ACTIVITY →
The output is the lines below from the one with "camera: 10 degrees left, 0 degrees up" through the one with "(667, 378) = (592, 309): none", both included, printed exactly and with no other line.

INFORMATION →

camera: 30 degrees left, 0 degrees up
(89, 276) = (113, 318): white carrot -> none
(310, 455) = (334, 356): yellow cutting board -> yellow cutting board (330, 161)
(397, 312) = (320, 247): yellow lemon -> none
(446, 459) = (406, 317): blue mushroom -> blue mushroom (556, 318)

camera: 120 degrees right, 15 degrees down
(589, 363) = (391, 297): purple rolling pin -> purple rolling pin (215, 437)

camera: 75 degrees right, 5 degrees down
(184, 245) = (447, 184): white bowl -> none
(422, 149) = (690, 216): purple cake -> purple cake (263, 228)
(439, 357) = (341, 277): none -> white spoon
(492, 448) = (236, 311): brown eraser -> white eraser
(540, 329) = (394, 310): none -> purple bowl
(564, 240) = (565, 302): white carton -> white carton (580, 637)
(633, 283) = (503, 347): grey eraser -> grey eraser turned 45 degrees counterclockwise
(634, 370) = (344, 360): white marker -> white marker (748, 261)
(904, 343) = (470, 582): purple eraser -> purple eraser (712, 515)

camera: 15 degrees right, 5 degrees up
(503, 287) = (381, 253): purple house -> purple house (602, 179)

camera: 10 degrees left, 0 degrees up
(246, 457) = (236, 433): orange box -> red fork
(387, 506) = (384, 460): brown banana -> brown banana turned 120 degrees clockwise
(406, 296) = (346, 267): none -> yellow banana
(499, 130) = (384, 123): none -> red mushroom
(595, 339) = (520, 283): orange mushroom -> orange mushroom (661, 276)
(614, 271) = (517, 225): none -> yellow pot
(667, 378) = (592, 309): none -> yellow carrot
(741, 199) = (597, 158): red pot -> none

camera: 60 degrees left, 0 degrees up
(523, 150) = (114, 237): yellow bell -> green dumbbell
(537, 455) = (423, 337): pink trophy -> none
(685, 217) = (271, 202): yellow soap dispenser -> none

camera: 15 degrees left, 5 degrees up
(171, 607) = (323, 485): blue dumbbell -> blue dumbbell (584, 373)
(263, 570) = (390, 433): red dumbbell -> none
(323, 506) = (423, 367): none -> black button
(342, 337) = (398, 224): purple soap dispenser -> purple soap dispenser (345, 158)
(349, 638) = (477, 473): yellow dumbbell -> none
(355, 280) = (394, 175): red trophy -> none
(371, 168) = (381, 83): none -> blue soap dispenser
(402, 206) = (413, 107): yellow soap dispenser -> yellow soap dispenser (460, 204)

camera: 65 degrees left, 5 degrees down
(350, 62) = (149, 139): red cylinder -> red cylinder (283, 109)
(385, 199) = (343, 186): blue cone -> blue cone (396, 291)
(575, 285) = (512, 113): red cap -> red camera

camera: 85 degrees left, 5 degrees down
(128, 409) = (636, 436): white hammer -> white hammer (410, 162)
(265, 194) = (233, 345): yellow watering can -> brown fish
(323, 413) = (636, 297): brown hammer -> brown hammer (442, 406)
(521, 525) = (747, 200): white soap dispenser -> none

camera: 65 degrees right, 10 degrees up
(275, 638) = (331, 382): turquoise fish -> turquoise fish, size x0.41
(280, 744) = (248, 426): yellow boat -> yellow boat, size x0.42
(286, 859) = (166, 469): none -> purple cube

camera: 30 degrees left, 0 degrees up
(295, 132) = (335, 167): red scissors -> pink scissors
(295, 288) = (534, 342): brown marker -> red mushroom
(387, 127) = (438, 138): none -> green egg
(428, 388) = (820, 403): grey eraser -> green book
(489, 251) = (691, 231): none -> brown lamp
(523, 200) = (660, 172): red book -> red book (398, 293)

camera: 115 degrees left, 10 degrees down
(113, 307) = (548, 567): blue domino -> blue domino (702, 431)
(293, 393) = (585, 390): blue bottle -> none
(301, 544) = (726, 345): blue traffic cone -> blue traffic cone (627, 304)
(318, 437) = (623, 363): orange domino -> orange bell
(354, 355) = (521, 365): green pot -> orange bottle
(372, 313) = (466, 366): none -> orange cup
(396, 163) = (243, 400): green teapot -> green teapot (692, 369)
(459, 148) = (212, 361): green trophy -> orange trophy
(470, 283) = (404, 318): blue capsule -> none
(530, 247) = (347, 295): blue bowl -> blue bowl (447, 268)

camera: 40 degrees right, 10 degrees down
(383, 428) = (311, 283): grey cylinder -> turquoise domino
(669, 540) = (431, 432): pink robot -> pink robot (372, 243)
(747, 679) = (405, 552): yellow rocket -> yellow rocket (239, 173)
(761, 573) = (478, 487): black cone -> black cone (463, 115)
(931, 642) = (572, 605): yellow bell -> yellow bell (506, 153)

EXERCISE RESULT →
camera: 10 degrees left, 0 degrees up
(246, 457) = (236, 433): orange box -> red fork
(387, 506) = (384, 460): brown banana -> brown banana turned 120 degrees clockwise
(406, 296) = (346, 267): none -> yellow banana
(499, 130) = (384, 123): none -> red mushroom
(595, 339) = (520, 283): orange mushroom -> orange mushroom (661, 276)
(614, 271) = (517, 225): none -> yellow pot
(667, 378) = (592, 309): none -> yellow carrot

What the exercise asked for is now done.